START Data for review

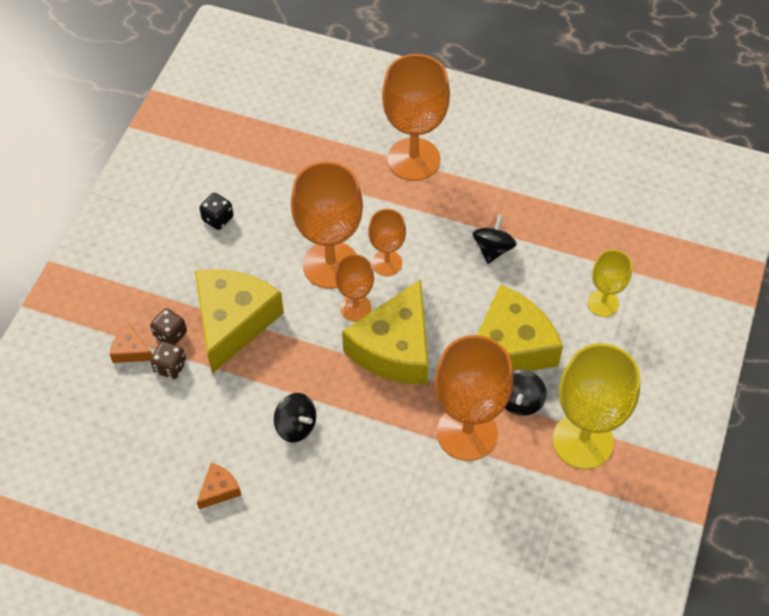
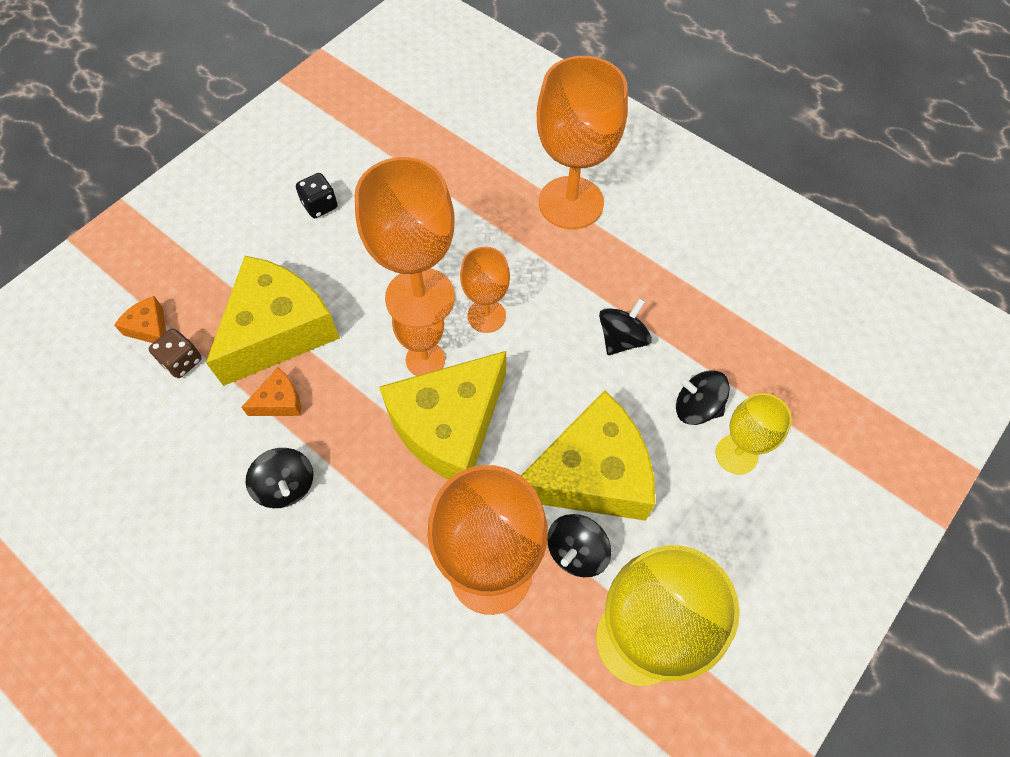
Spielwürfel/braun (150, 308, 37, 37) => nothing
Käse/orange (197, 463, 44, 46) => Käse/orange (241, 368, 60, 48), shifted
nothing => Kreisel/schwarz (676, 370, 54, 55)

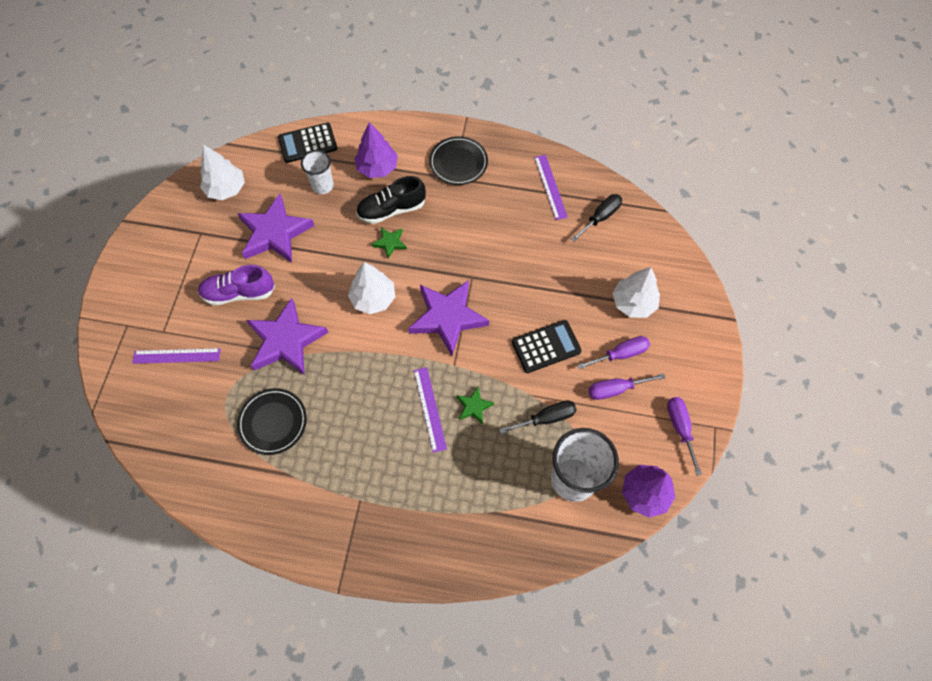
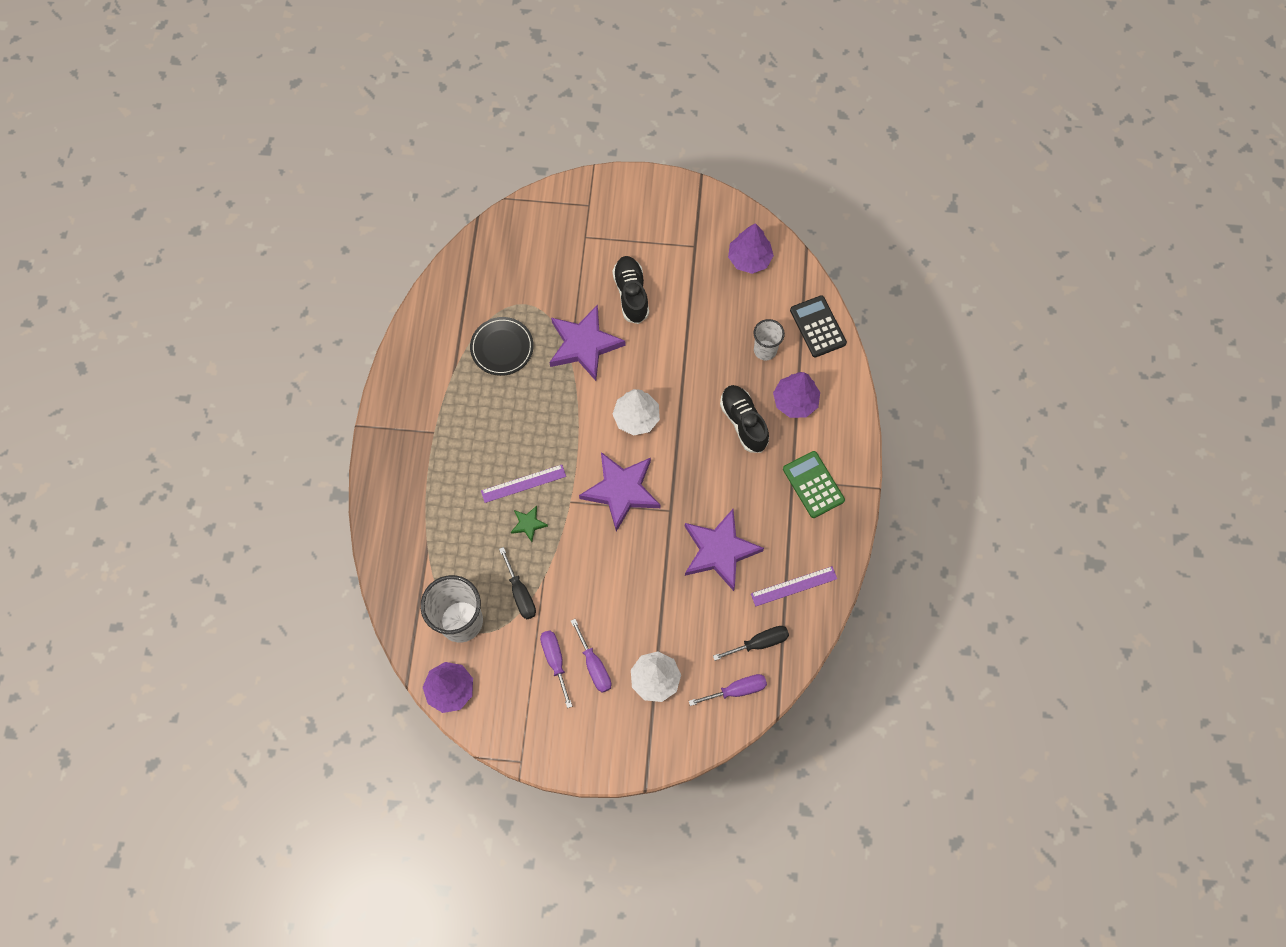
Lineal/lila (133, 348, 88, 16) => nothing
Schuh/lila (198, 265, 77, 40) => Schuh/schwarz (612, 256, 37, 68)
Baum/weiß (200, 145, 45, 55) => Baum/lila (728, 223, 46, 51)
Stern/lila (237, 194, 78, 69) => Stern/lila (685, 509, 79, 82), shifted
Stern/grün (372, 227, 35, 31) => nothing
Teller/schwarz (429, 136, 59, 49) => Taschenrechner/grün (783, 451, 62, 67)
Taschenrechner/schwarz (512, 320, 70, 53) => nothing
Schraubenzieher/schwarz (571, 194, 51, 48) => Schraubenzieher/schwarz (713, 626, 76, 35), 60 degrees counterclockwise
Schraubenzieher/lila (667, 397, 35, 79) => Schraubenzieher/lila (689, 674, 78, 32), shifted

END Data for review

Output all the data above verbatim, leaving out images.

Spielwürfel/braun (150, 308, 37, 37) => nothing
Käse/orange (197, 463, 44, 46) => Käse/orange (241, 368, 60, 48), shifted
nothing => Kreisel/schwarz (676, 370, 54, 55)

Lineal/lila (133, 348, 88, 16) => nothing
Schuh/lila (198, 265, 77, 40) => Schuh/schwarz (612, 256, 37, 68)
Baum/weiß (200, 145, 45, 55) => Baum/lila (728, 223, 46, 51)
Stern/lila (237, 194, 78, 69) => Stern/lila (685, 509, 79, 82), shifted
Stern/grün (372, 227, 35, 31) => nothing
Teller/schwarz (429, 136, 59, 49) => Taschenrechner/grün (783, 451, 62, 67)
Taschenrechner/schwarz (512, 320, 70, 53) => nothing
Schraubenzieher/schwarz (571, 194, 51, 48) => Schraubenzieher/schwarz (713, 626, 76, 35), 60 degrees counterclockwise
Schraubenzieher/lila (667, 397, 35, 79) => Schraubenzieher/lila (689, 674, 78, 32), shifted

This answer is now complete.